▶ **WORK TASK**:
Every line that holds the word "cube" needs to be copied from the data below.

Dataset excerpts

· · ·

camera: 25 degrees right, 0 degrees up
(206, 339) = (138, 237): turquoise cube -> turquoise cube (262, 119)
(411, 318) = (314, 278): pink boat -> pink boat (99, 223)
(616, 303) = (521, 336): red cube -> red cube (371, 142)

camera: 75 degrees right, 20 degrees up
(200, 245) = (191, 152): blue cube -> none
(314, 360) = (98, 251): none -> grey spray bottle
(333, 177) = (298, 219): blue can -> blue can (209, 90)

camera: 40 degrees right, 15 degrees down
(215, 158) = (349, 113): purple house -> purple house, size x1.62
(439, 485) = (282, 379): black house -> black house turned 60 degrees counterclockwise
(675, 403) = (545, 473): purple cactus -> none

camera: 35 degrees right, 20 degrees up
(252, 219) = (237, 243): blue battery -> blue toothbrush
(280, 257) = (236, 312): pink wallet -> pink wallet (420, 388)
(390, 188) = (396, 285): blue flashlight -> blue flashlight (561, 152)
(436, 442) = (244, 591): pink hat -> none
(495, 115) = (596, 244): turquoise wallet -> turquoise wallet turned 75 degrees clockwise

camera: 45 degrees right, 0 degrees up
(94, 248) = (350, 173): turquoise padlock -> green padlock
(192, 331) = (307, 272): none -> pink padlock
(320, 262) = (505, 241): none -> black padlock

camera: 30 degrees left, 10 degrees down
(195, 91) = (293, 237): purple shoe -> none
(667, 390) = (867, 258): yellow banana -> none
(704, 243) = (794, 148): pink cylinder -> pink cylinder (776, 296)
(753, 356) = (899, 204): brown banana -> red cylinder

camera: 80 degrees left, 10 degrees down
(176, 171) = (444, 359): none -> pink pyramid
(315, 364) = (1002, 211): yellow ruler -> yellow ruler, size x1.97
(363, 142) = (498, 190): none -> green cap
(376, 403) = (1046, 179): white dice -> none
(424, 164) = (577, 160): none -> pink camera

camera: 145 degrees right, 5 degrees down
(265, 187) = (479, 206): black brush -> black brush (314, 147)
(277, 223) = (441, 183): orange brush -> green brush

· · ·

▶ **SOLUTION TO THIS EXERCISE**:
(206, 339) = (138, 237): turquoise cube -> turquoise cube (262, 119)
(616, 303) = (521, 336): red cube -> red cube (371, 142)
(200, 245) = (191, 152): blue cube -> none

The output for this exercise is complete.